→ Problem to work on
Omit the pictures, and output the rest of the entries exactly as written.

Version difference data

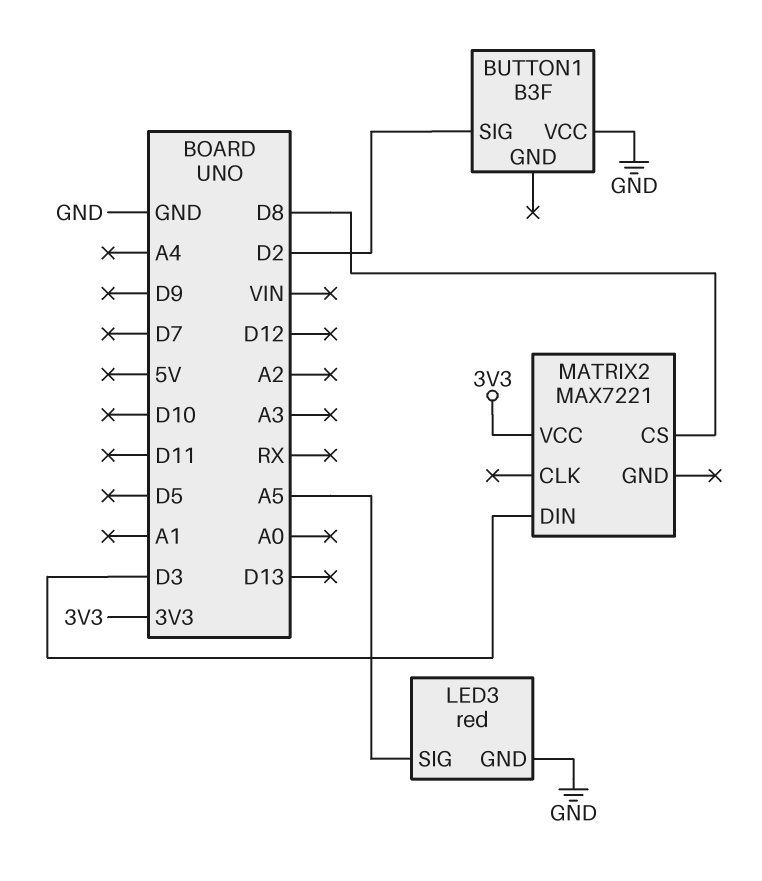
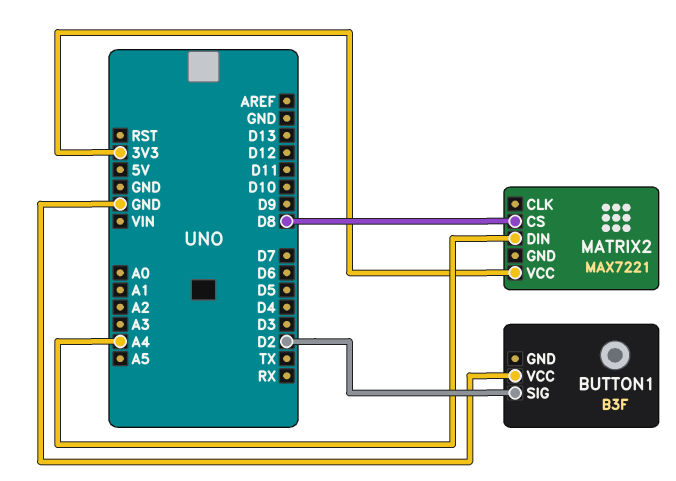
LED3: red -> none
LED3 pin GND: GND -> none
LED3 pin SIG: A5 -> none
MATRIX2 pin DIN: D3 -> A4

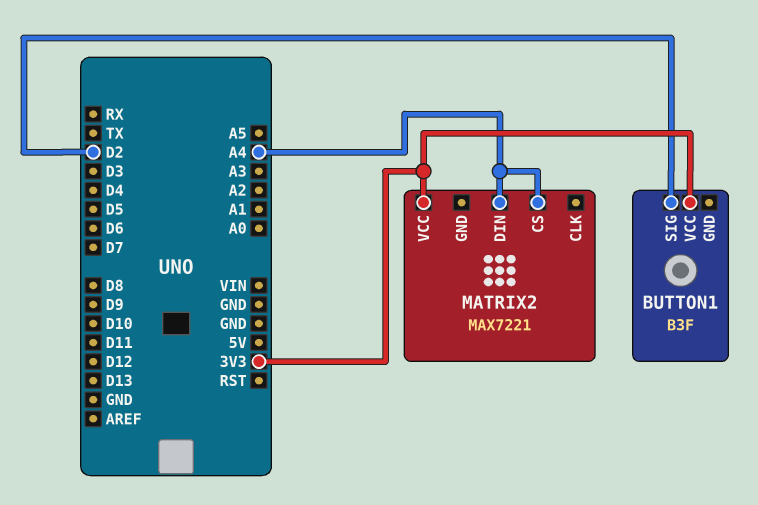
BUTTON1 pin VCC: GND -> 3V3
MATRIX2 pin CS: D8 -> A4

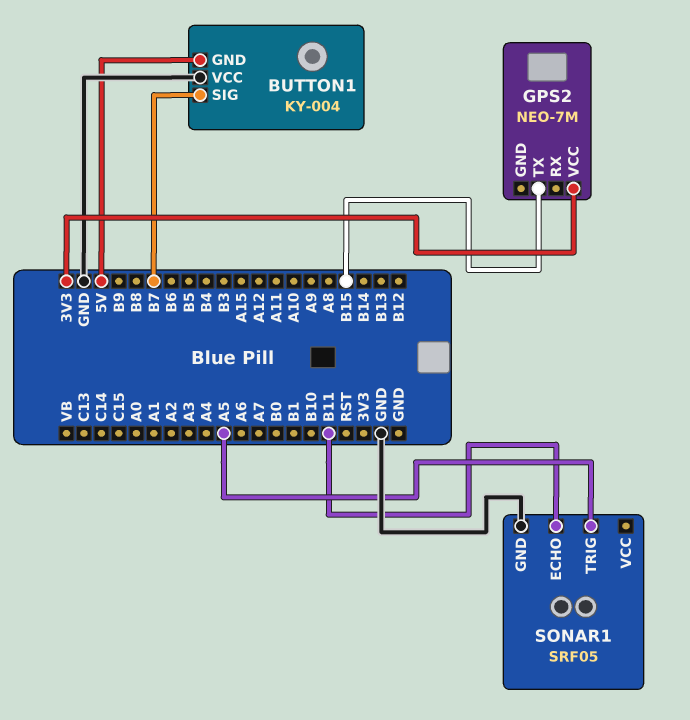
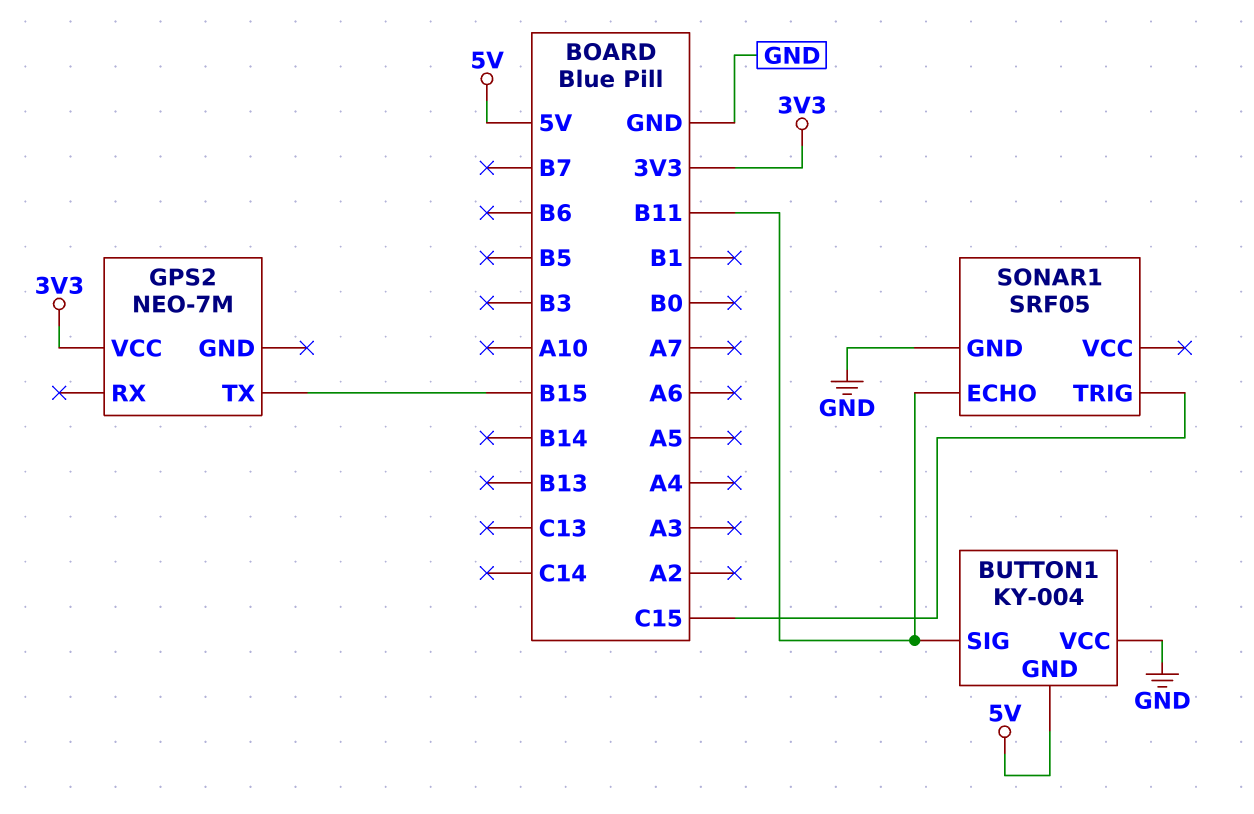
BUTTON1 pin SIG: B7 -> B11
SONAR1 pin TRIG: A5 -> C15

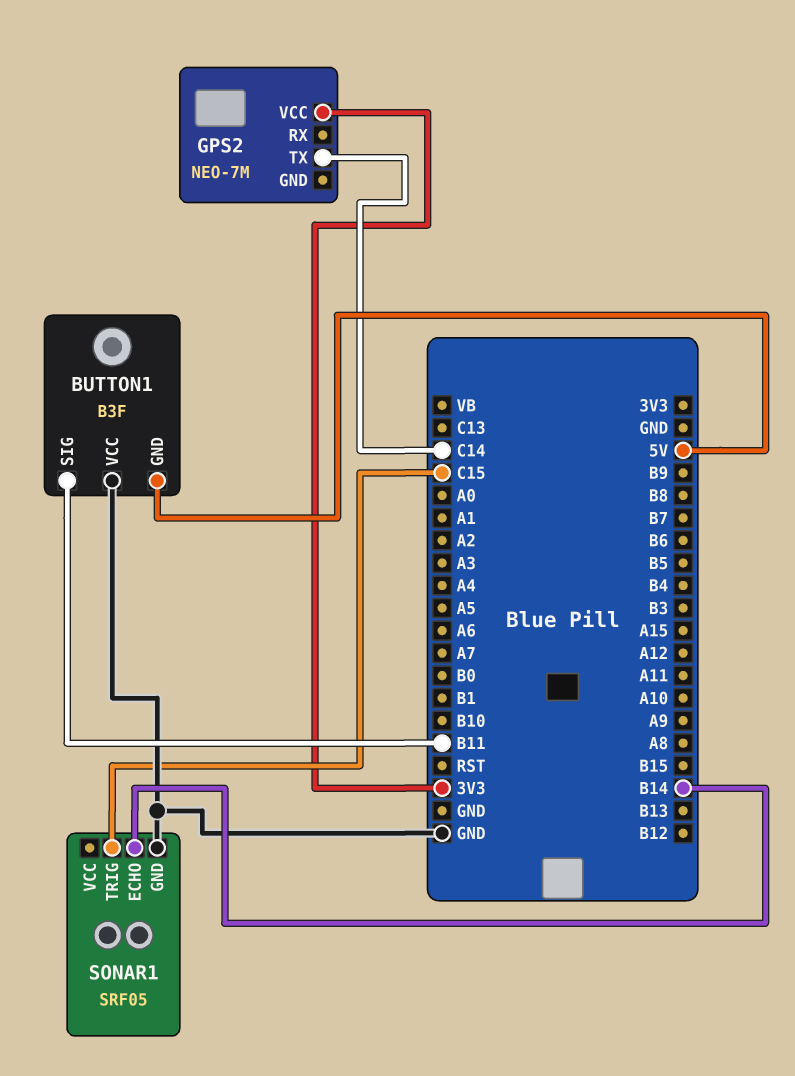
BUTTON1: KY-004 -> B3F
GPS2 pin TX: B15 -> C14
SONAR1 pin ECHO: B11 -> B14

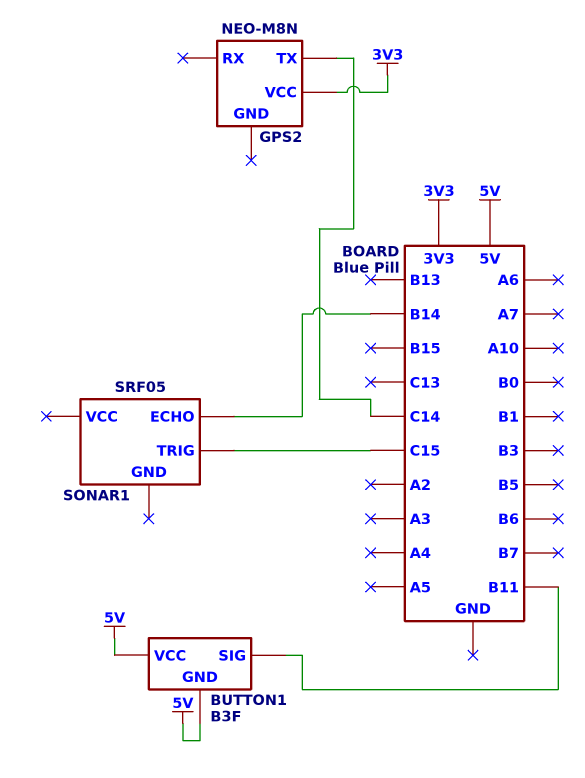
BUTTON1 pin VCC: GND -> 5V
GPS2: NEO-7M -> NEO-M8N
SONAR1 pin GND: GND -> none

→ Answer for this exercise
LED3: red -> none
LED3 pin GND: GND -> none
LED3 pin SIG: A5 -> none
MATRIX2 pin DIN: D3 -> A4

BUTTON1 pin VCC: GND -> 3V3
MATRIX2 pin CS: D8 -> A4

BUTTON1 pin SIG: B7 -> B11
SONAR1 pin TRIG: A5 -> C15

BUTTON1: KY-004 -> B3F
GPS2 pin TX: B15 -> C14
SONAR1 pin ECHO: B11 -> B14

BUTTON1 pin VCC: GND -> 5V
GPS2: NEO-7M -> NEO-M8N
SONAR1 pin GND: GND -> none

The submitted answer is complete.